- [What is expected] Of the lines below, copy those that hold the word "OPTO".

- [Change detection outputs]

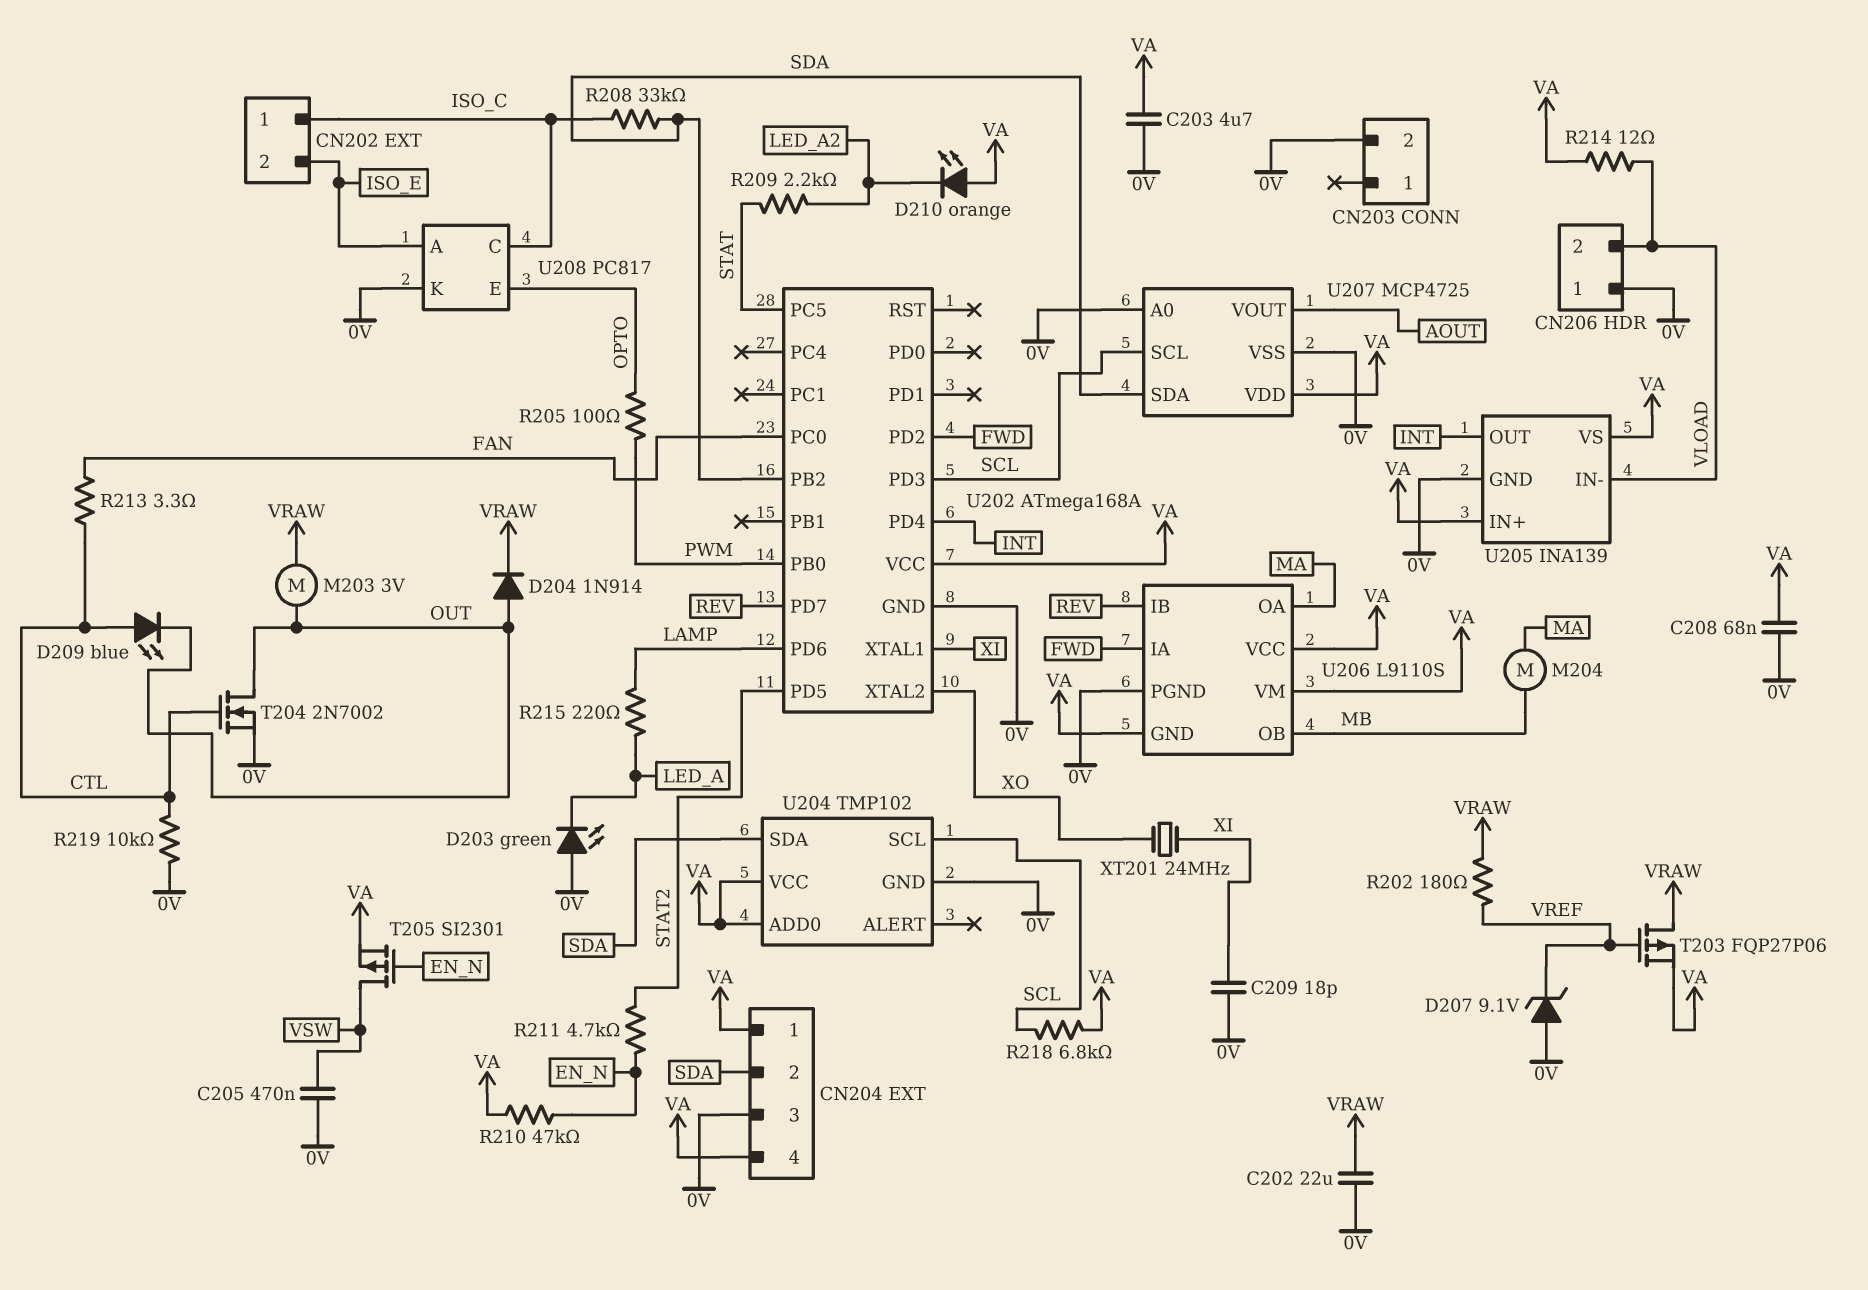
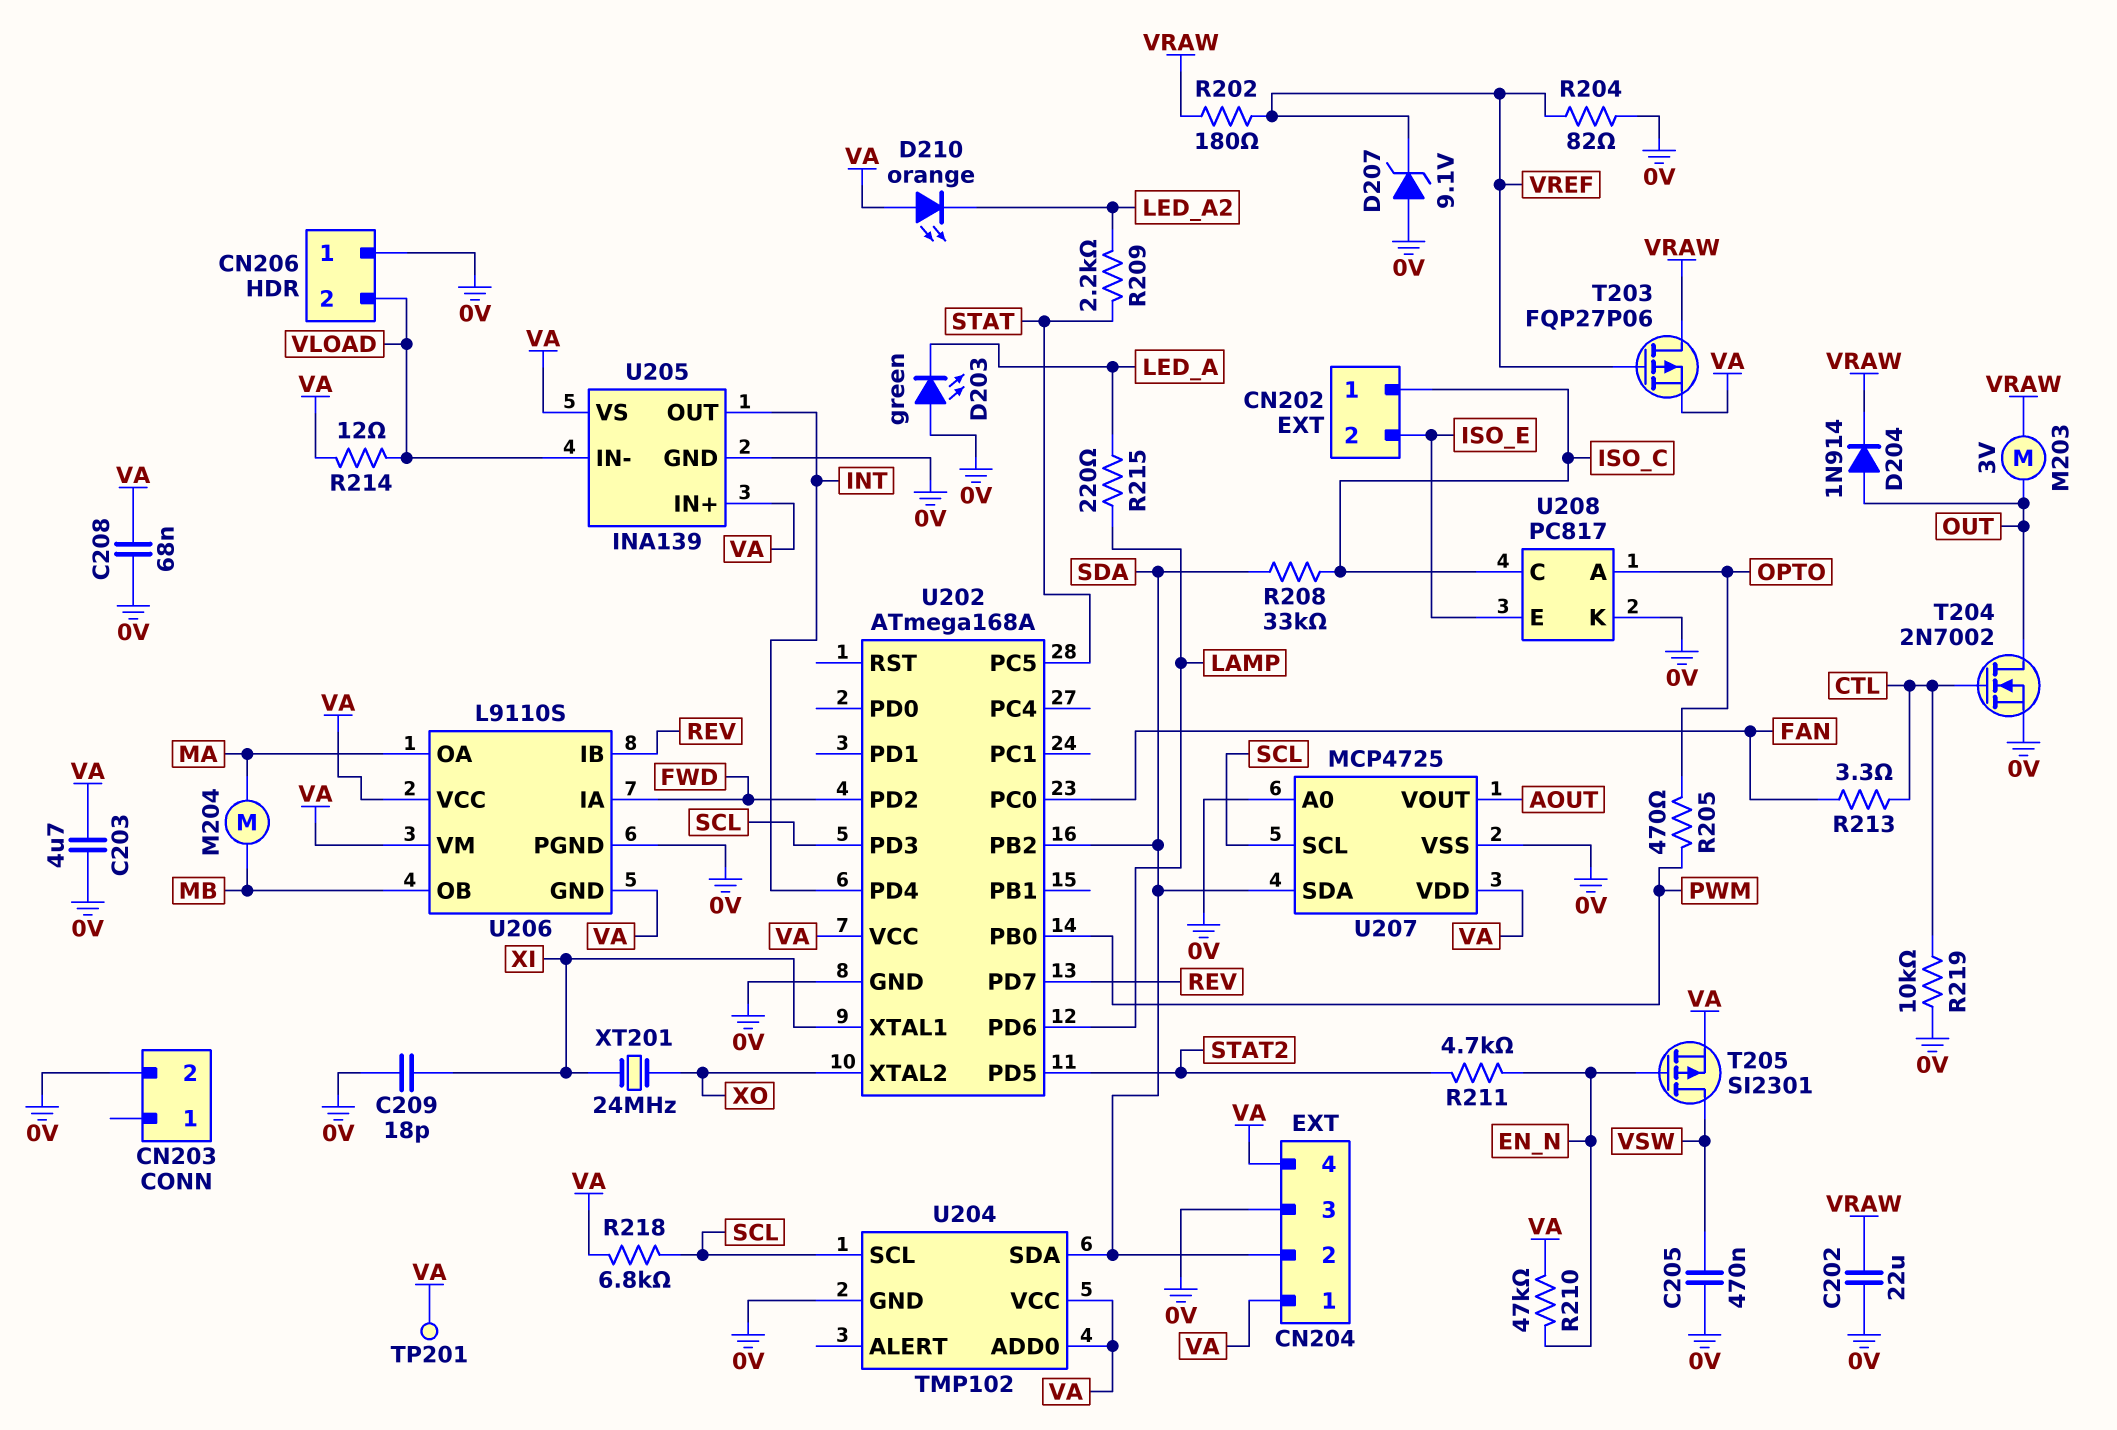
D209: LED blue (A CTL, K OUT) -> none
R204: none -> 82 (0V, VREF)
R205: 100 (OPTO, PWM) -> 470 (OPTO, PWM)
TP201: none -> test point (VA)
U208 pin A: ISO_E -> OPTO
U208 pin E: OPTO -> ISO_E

- [Answer to this problem]
R205: 100 (OPTO, PWM) -> 470 (OPTO, PWM)
U208 pin A: ISO_E -> OPTO
U208 pin E: OPTO -> ISO_E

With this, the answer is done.